GOAL OF THE EXERCISE: Starting at the line that contains "red fish: 1 -> 0" and stopping at the line that contains "orange shoe: 1 -> 3", transcribe every line of the material below exactly; pictures stay out.

DATA SUPPLIED:
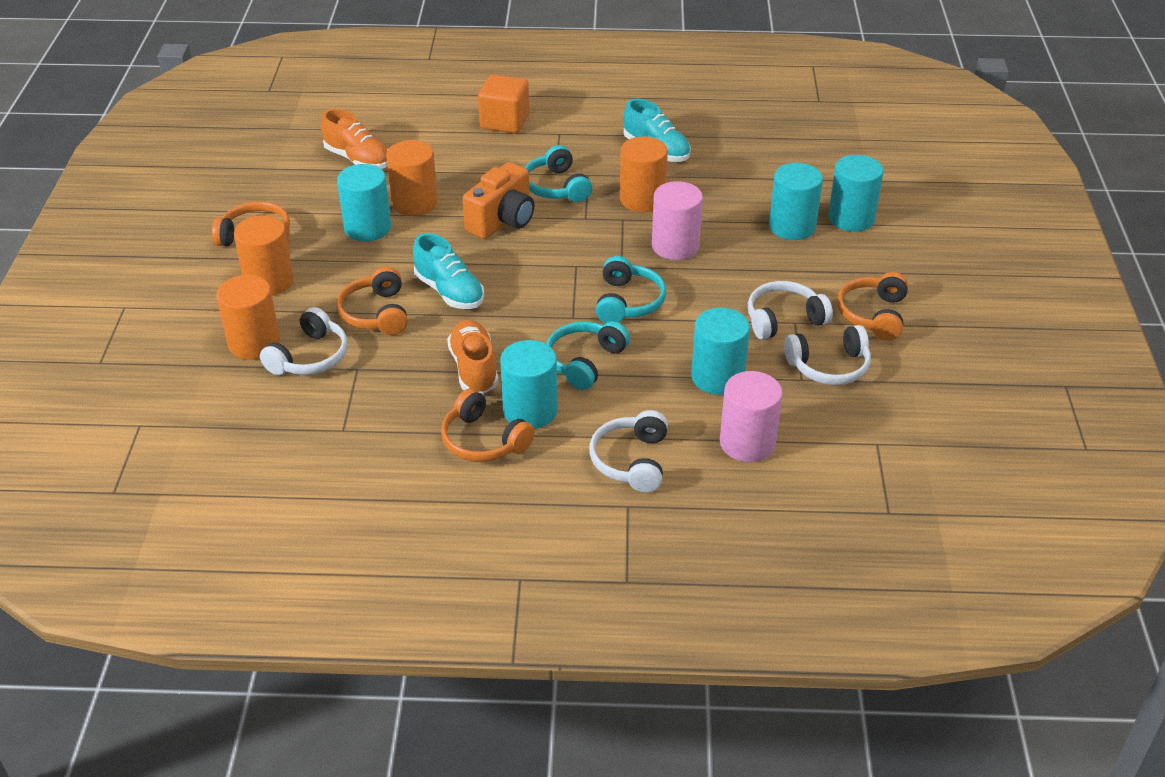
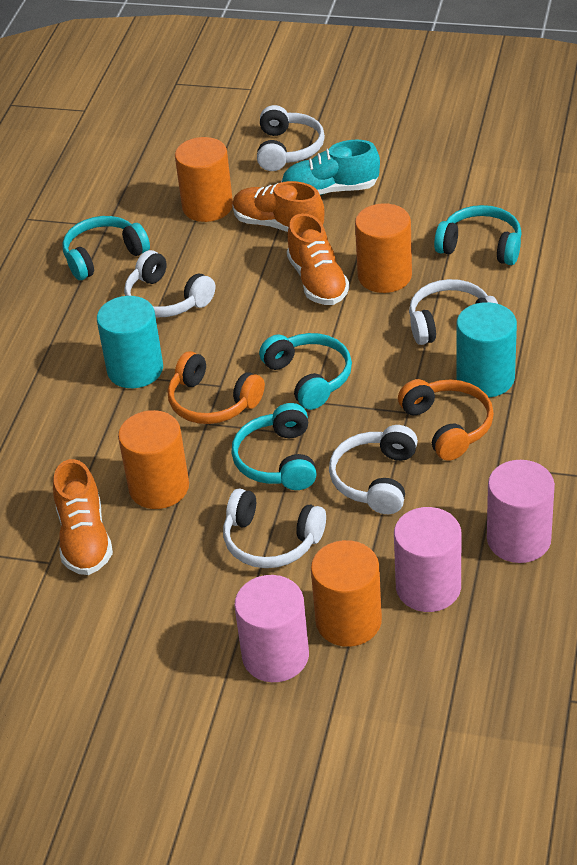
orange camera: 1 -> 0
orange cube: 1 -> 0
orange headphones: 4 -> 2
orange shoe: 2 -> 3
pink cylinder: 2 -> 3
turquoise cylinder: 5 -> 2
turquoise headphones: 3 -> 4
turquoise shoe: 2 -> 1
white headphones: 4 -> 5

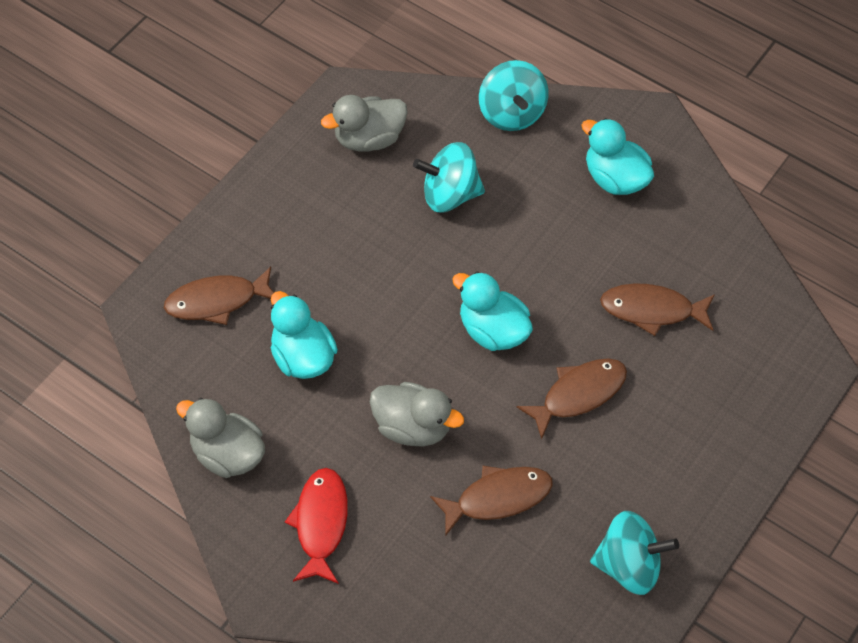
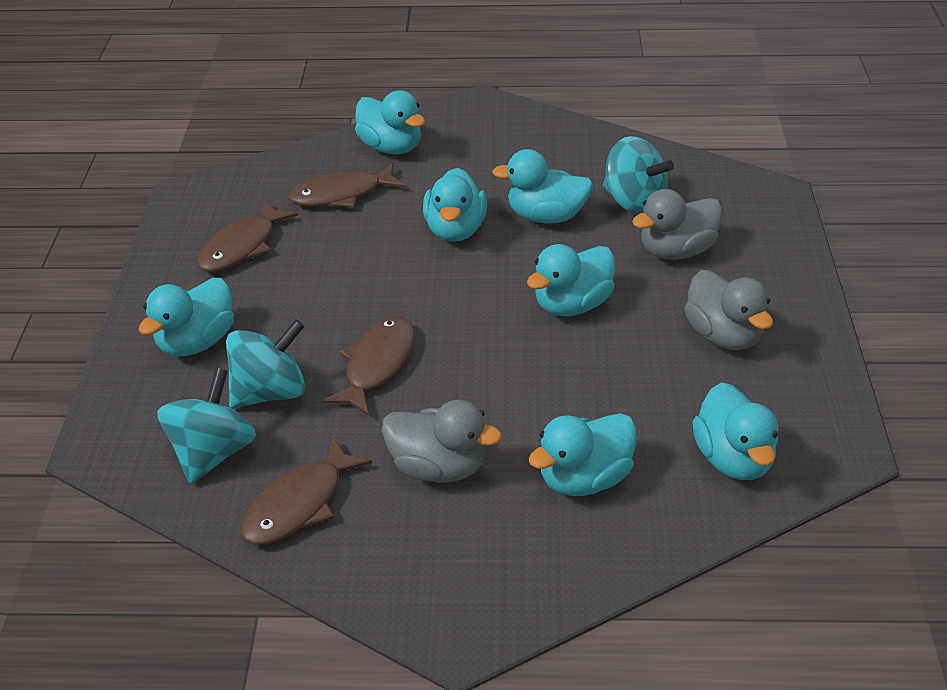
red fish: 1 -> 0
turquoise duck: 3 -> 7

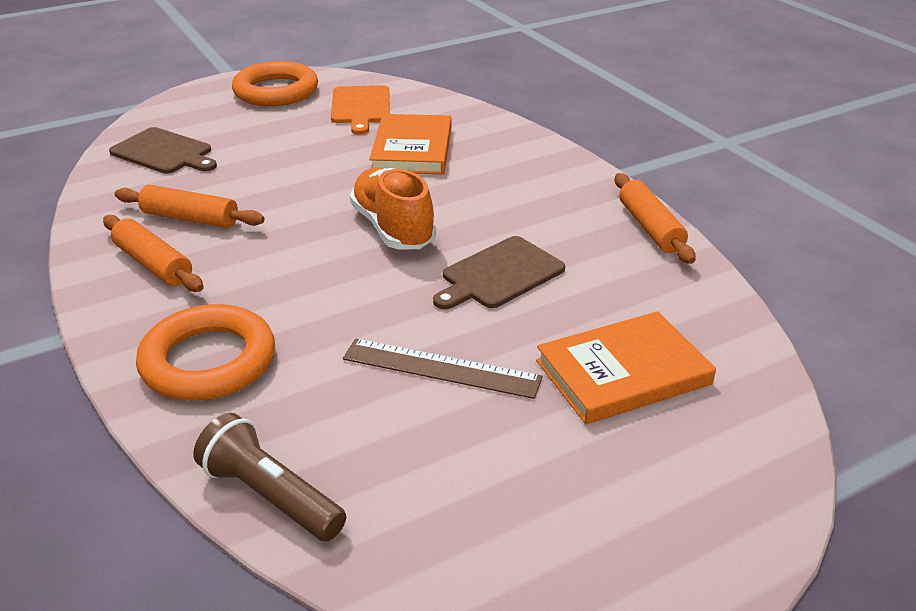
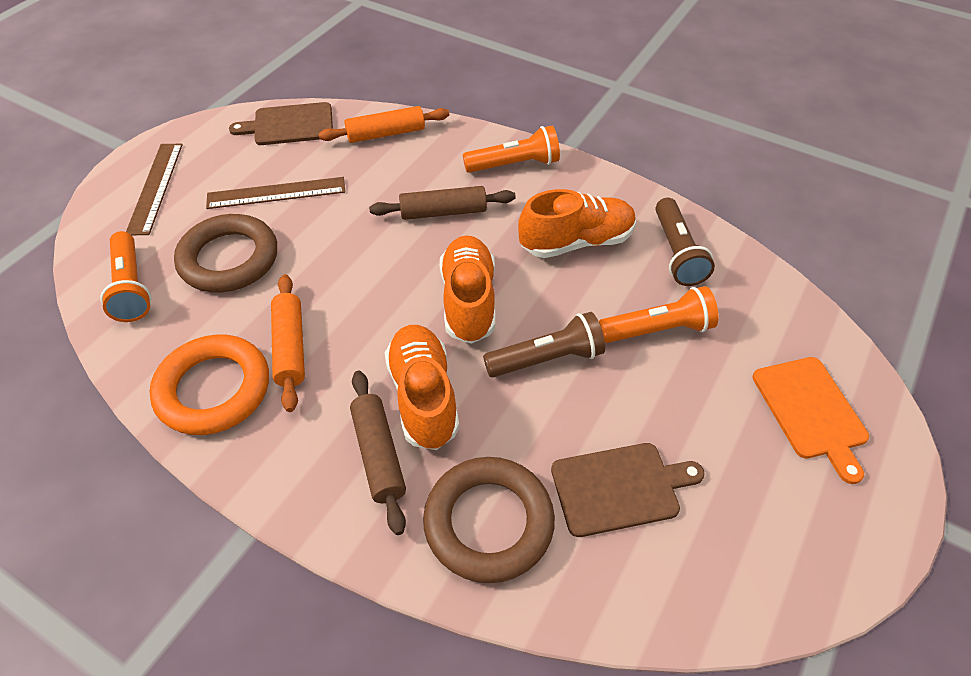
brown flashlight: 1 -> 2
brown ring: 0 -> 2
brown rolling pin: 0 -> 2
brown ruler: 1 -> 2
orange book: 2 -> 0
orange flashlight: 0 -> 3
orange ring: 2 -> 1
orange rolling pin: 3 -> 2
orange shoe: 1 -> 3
* * *
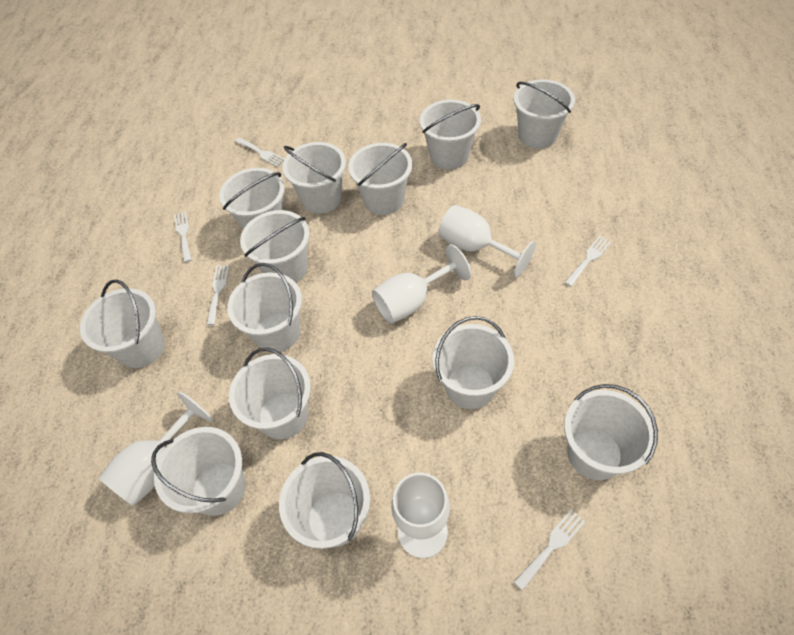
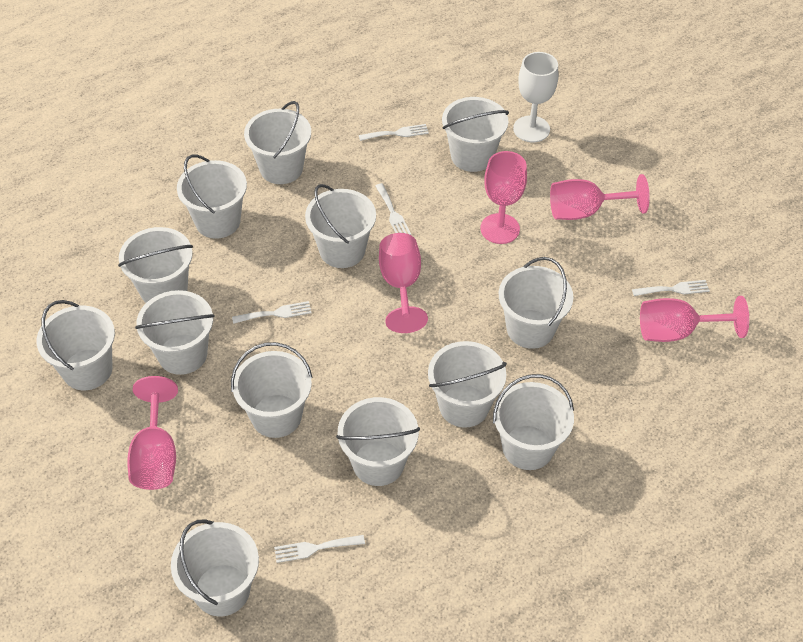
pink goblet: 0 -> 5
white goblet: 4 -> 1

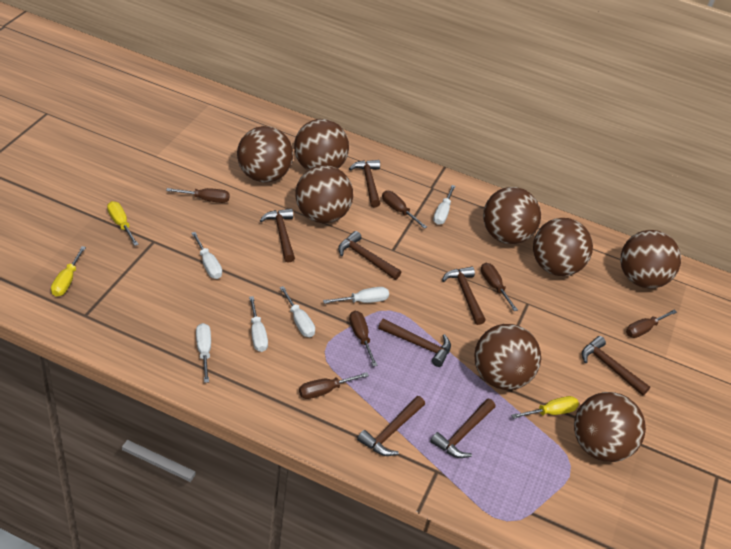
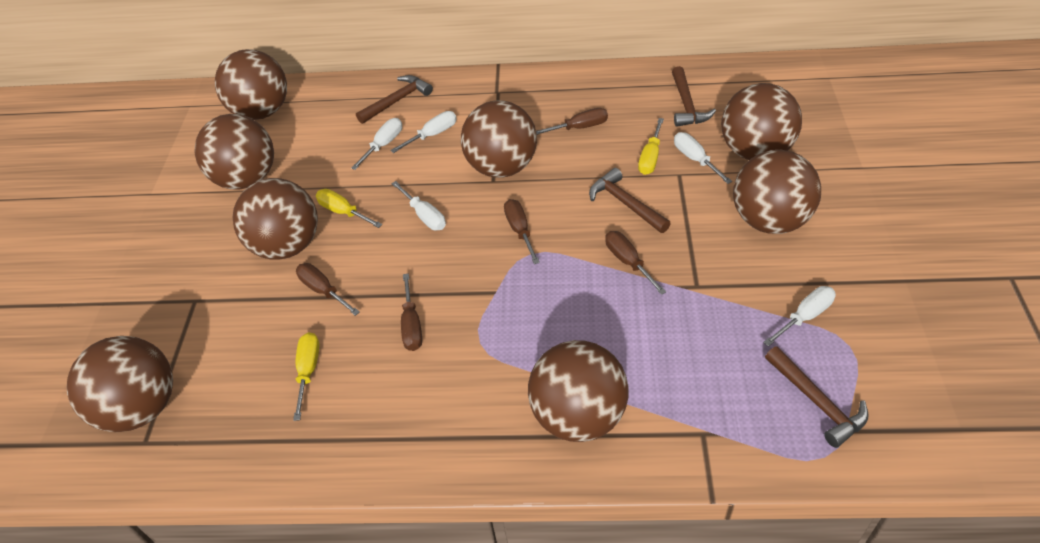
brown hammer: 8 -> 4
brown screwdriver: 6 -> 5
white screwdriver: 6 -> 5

TASK RESPONSE:
red fish: 1 -> 0
turquoise duck: 3 -> 7

brown flashlight: 1 -> 2
brown ring: 0 -> 2
brown rolling pin: 0 -> 2
brown ruler: 1 -> 2
orange book: 2 -> 0
orange flashlight: 0 -> 3
orange ring: 2 -> 1
orange rolling pin: 3 -> 2
orange shoe: 1 -> 3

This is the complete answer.